--- Dataset records ---

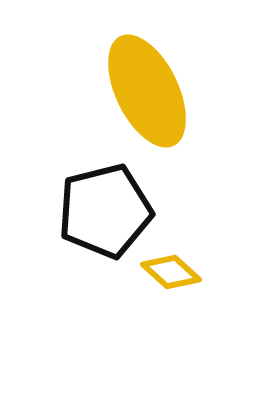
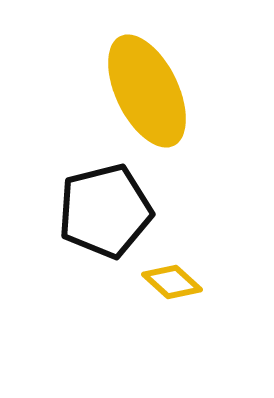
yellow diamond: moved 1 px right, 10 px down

---
--- Dataset records ---

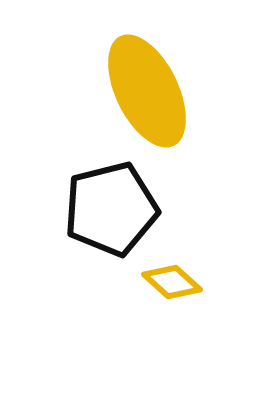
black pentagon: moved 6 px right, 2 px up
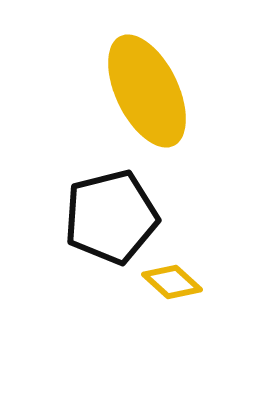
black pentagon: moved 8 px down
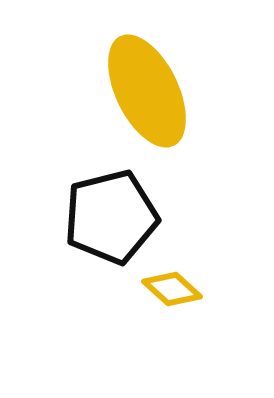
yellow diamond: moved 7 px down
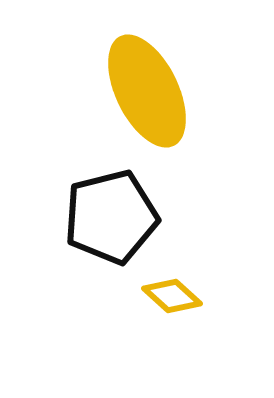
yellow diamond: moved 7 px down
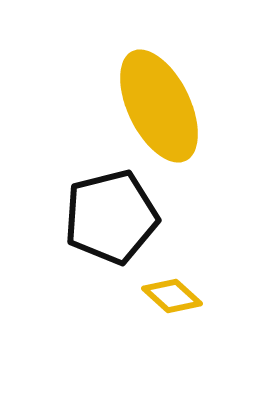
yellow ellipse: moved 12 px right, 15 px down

---

# Exercise objective
Rewrite the stretch from the line containing "black pentagon: moved 6 px right, 2 px up" through the line containing "yellow ellipse: moved 12 px right, 15 px down", swapping every "diamond" for "square" and changing nothing else. Leave the pictures out of the answer.

# Result of this task
black pentagon: moved 6 px right, 2 px up
black pentagon: moved 8 px down
yellow square: moved 7 px down
yellow square: moved 7 px down
yellow ellipse: moved 12 px right, 15 px down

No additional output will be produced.